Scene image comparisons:
######
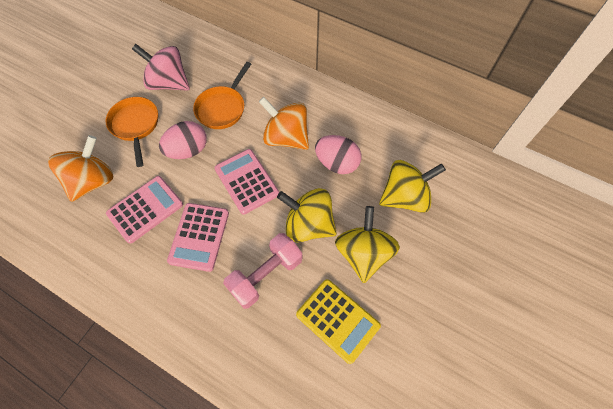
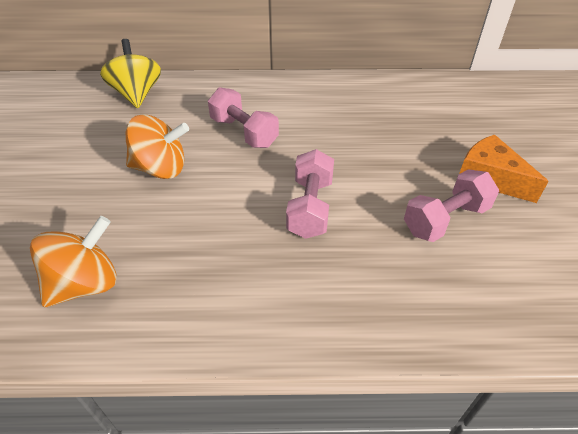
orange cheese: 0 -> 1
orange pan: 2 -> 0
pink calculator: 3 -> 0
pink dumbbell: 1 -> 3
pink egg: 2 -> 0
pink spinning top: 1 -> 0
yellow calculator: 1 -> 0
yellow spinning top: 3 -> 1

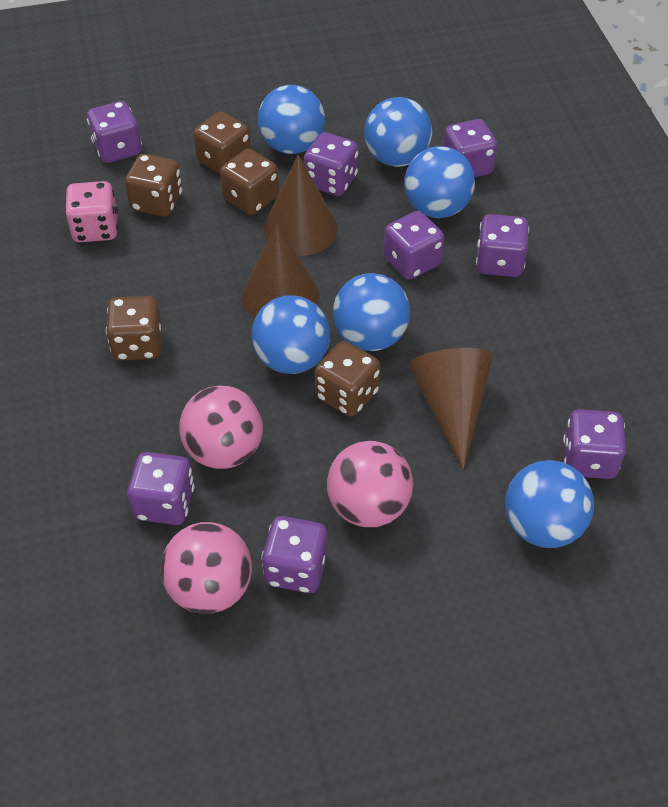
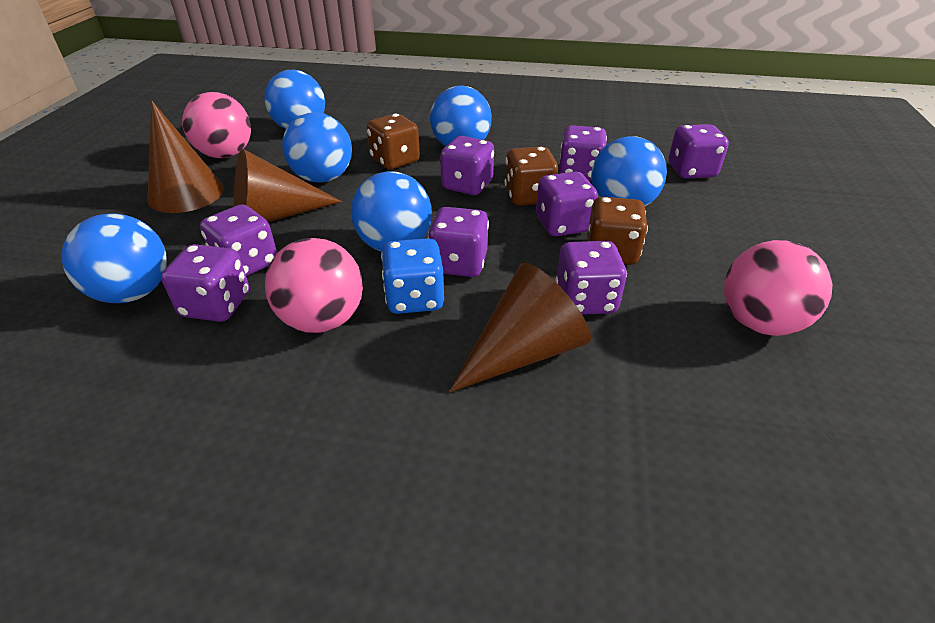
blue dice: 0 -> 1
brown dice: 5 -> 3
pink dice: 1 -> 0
######
_Exercise_:
Restate the data above word for word, so that the only difference is the missing pictures.

_Output for this exercise_:
orange cheese: 0 -> 1
orange pan: 2 -> 0
pink calculator: 3 -> 0
pink dumbbell: 1 -> 3
pink egg: 2 -> 0
pink spinning top: 1 -> 0
yellow calculator: 1 -> 0
yellow spinning top: 3 -> 1

blue dice: 0 -> 1
brown dice: 5 -> 3
pink dice: 1 -> 0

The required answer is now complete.